- _What is required_: Leave out the pictures and reproduce all of the data exactly.

(Stored records)
-- Opening Marker --
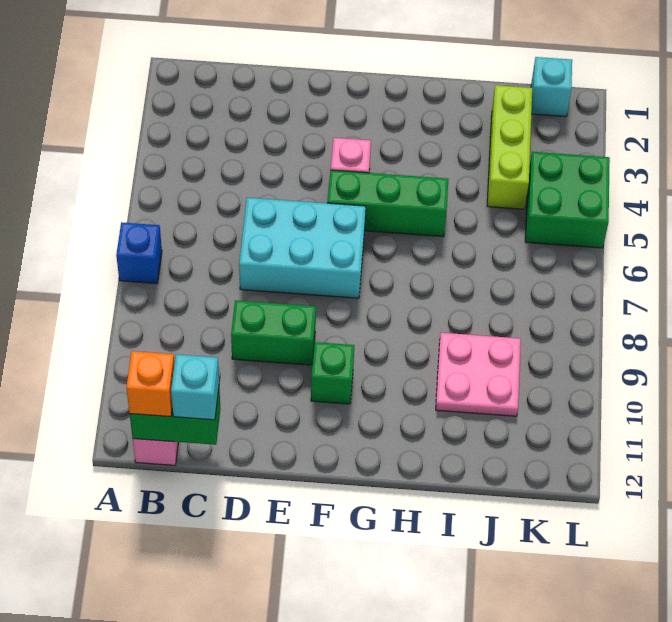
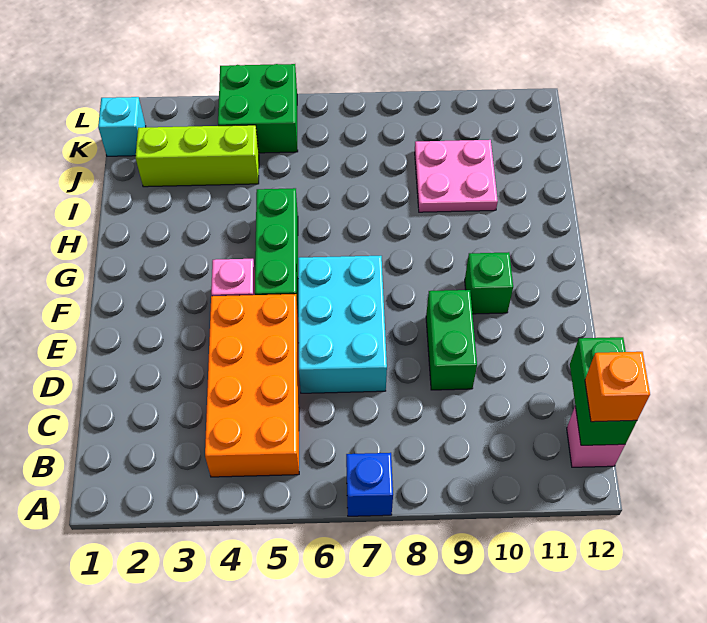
none -> orange brick B4:E5 level 1
cyan brick C12 level 3 -> none

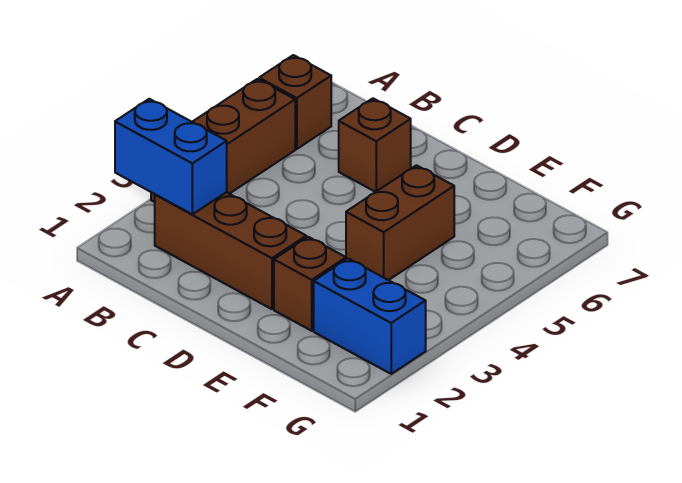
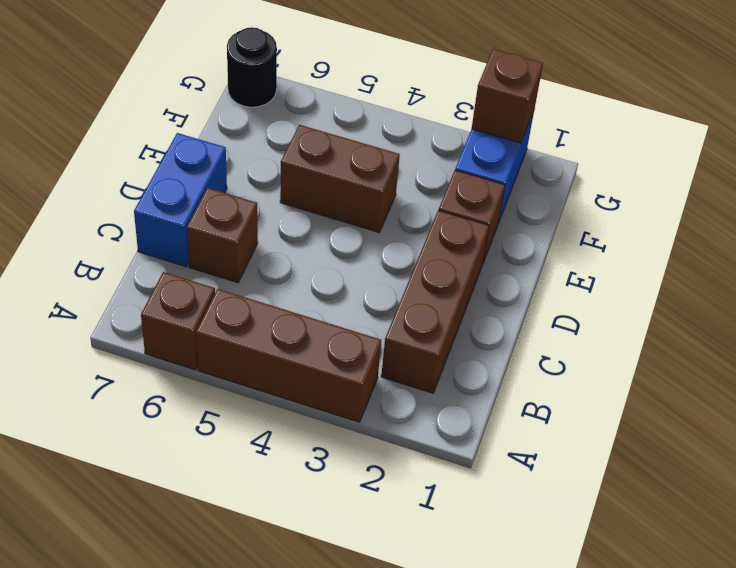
blue brick A2:B2 level 2 -> blue brick C7:D7 level 1
none -> brown brick G2 level 2
none -> black round brick G7 level 1

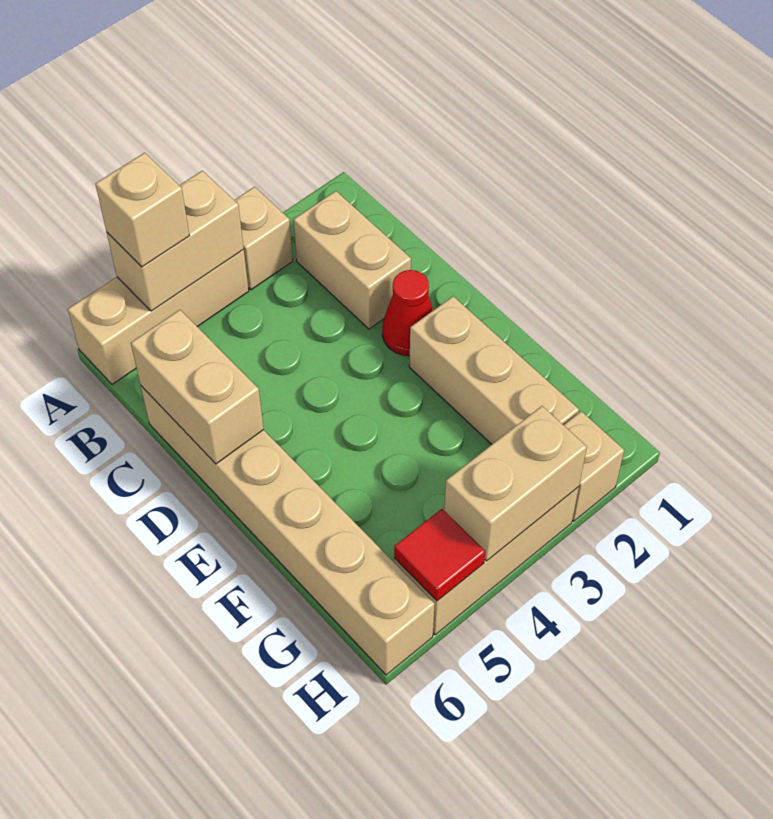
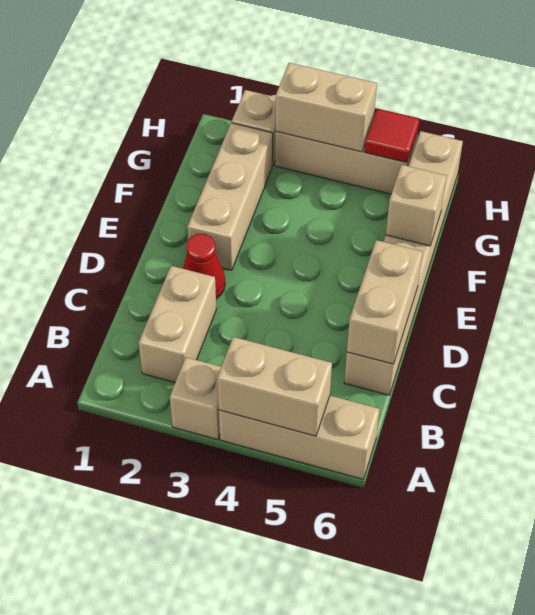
tan brick A5 level 3 -> tan brick F6 level 2

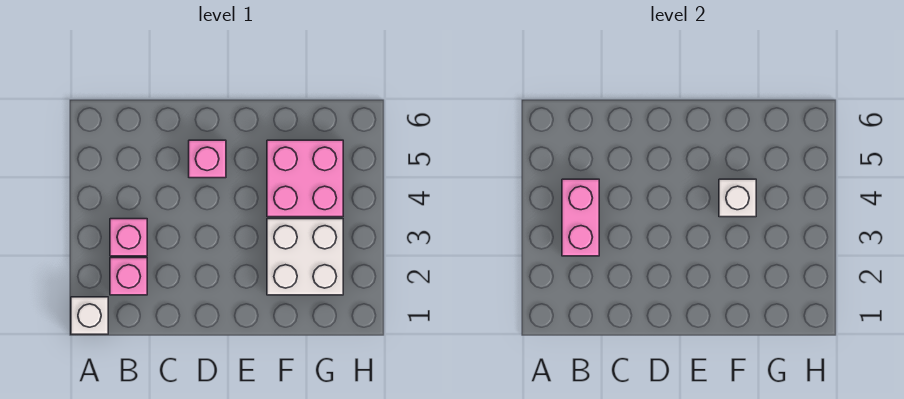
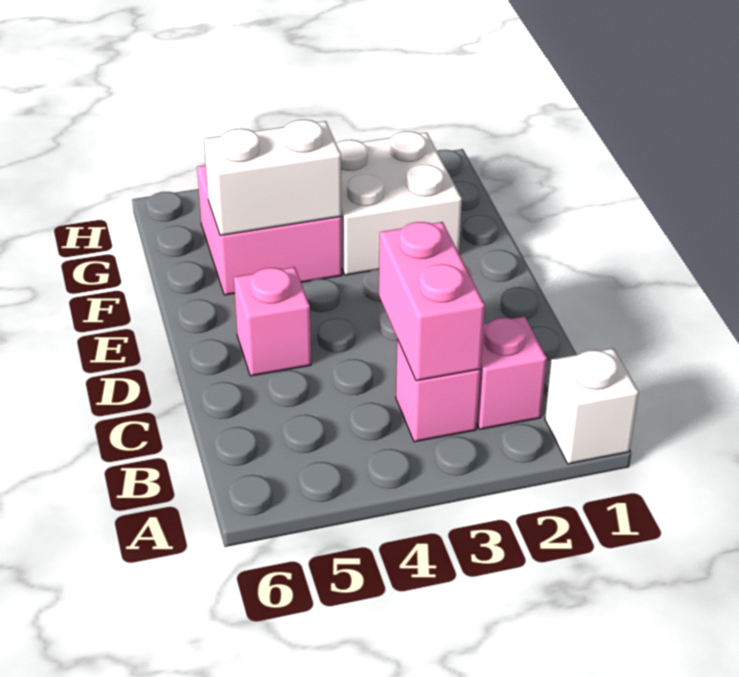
pink brick B3:B4 level 2 -> pink brick B3:C3 level 2
white brick F4 level 2 -> white brick F4:F5 level 2

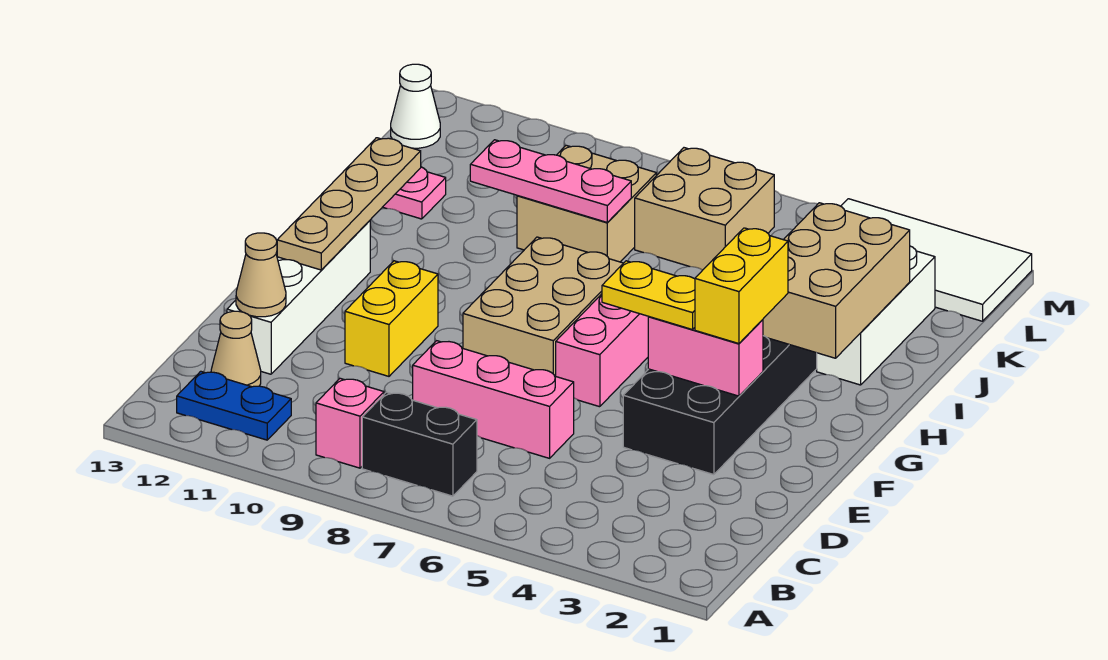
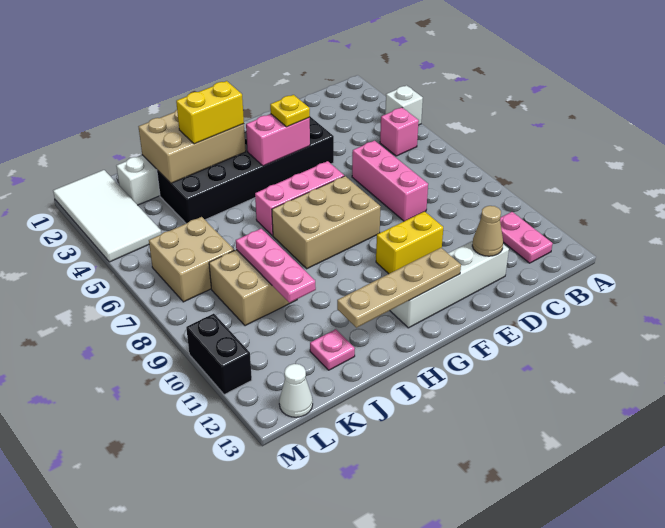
none -> white brick A4 level 1
black brick B7:B8 level 1 -> black brick M10:M11 level 1
pink brick B9 level 1 -> pink brick B5 level 1
blue plate B11:B12 level 1 -> pink plate B11:B12 level 1
tan cone C12 level 1 -> none
pink brick F3:F4 level 2 -> pink brick F4:G4 level 2
yellow brick F3:G3 level 3 -> yellow brick H3:I3 level 3
yellow plate F4:F5 level 3 -> yellow plate F4 level 3

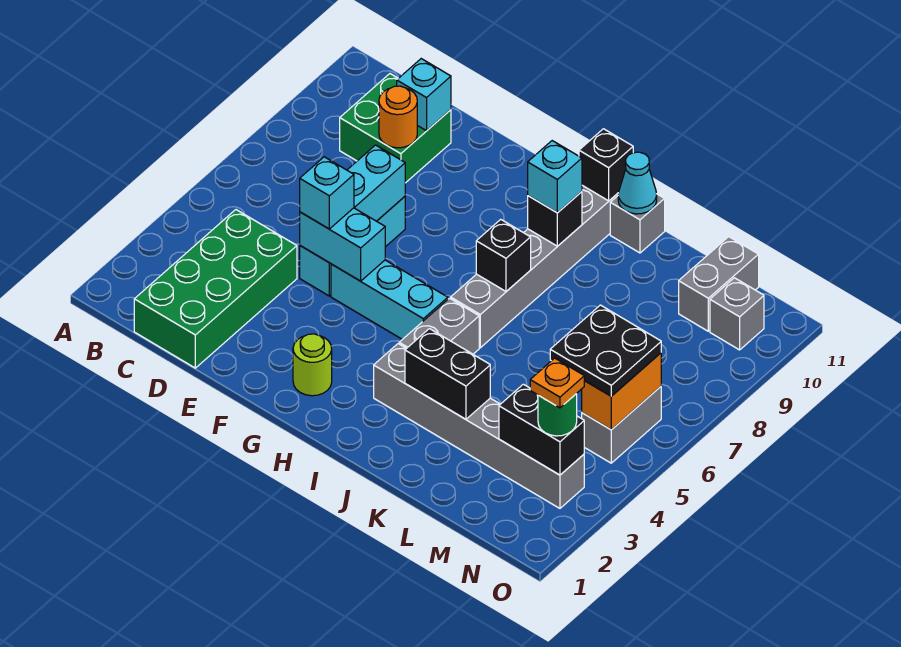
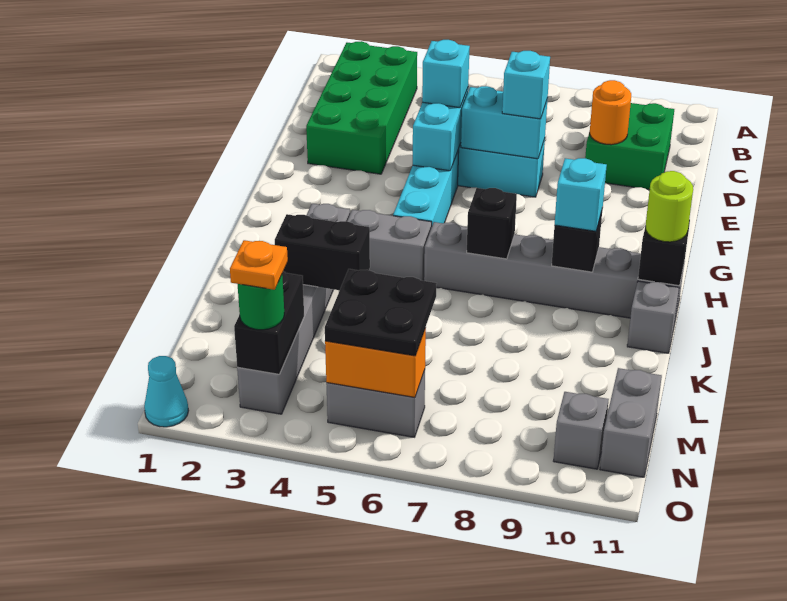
green brick C1:D4 level 1 -> green brick B2:E3 level 1
cyan brick D10 level 2 -> cyan brick E7 level 3
lime round brick G2 level 1 -> lime round brick I11 level 3
black brick J3:K3 level 2 -> black brick K3:K4 level 2
cyan cone J11 level 2 -> cyan cone O1 level 1
grey brick M10:M11 level 1 -> grey brick M11:N11 level 1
-- Closing Marker --
- _Exercise result_:
none -> orange brick B4:E5 level 1
cyan brick C12 level 3 -> none

blue brick A2:B2 level 2 -> blue brick C7:D7 level 1
none -> brown brick G2 level 2
none -> black round brick G7 level 1

tan brick A5 level 3 -> tan brick F6 level 2

pink brick B3:B4 level 2 -> pink brick B3:C3 level 2
white brick F4 level 2 -> white brick F4:F5 level 2

none -> white brick A4 level 1
black brick B7:B8 level 1 -> black brick M10:M11 level 1
pink brick B9 level 1 -> pink brick B5 level 1
blue plate B11:B12 level 1 -> pink plate B11:B12 level 1
tan cone C12 level 1 -> none
pink brick F3:F4 level 2 -> pink brick F4:G4 level 2
yellow brick F3:G3 level 3 -> yellow brick H3:I3 level 3
yellow plate F4:F5 level 3 -> yellow plate F4 level 3

green brick C1:D4 level 1 -> green brick B2:E3 level 1
cyan brick D10 level 2 -> cyan brick E7 level 3
lime round brick G2 level 1 -> lime round brick I11 level 3
black brick J3:K3 level 2 -> black brick K3:K4 level 2
cyan cone J11 level 2 -> cyan cone O1 level 1
grey brick M10:M11 level 1 -> grey brick M11:N11 level 1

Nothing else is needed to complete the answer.